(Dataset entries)
+ + + + + + +

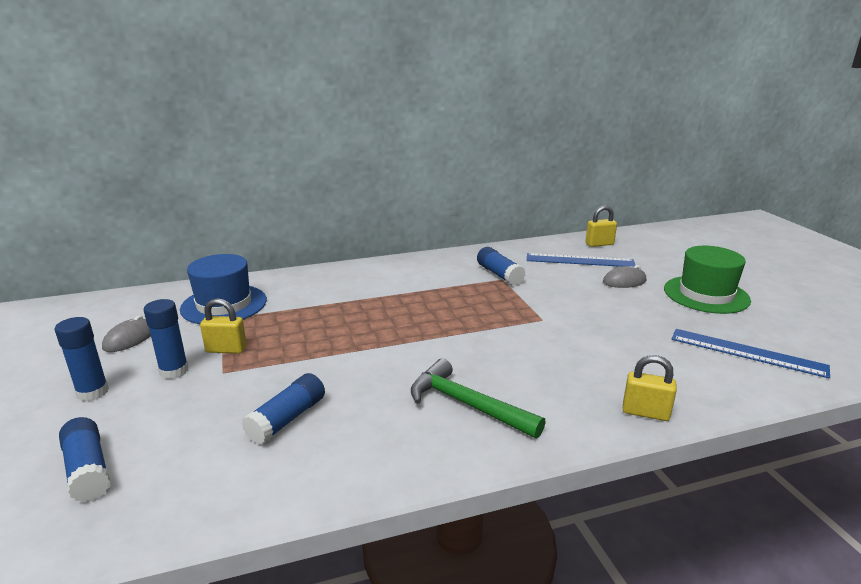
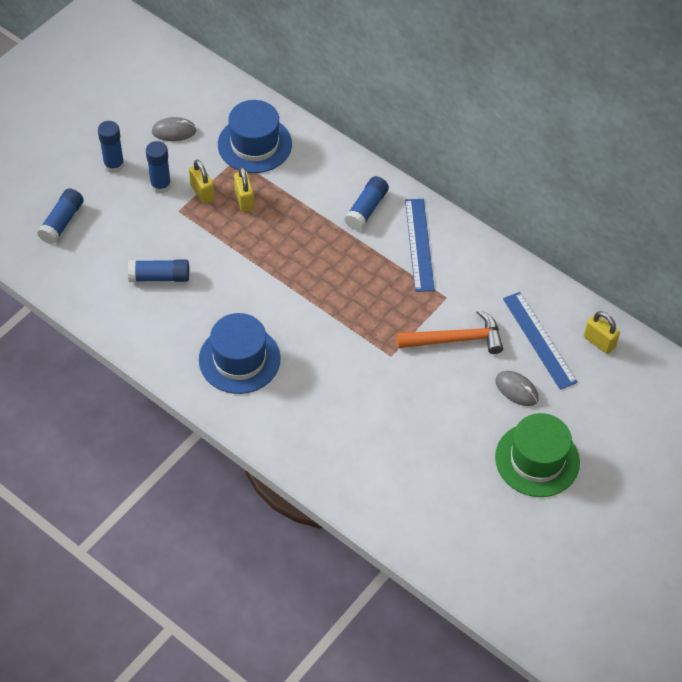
camera: 55 degrees right, 30 degrees up
(467, 404) = (239, 359): green hammer -> blue hat
(499, 274) = (453, 291): blue glue stick -> blue glue stick (366, 209)
(550, 288) = (456, 339): none -> orange hammer
(645, 412) = (301, 460): yellow padlock -> yellow padlock (244, 200)
(747, 352) = (439, 507): blue ruler -> blue ruler (419, 244)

+ + + + + + +

▶ **Problem to work on**
Write every line of the data out again exactly, leaving out all images.

▶ **Result below**
camera: 55 degrees right, 30 degrees up
(467, 404) = (239, 359): green hammer -> blue hat
(499, 274) = (453, 291): blue glue stick -> blue glue stick (366, 209)
(550, 288) = (456, 339): none -> orange hammer
(645, 412) = (301, 460): yellow padlock -> yellow padlock (244, 200)
(747, 352) = (439, 507): blue ruler -> blue ruler (419, 244)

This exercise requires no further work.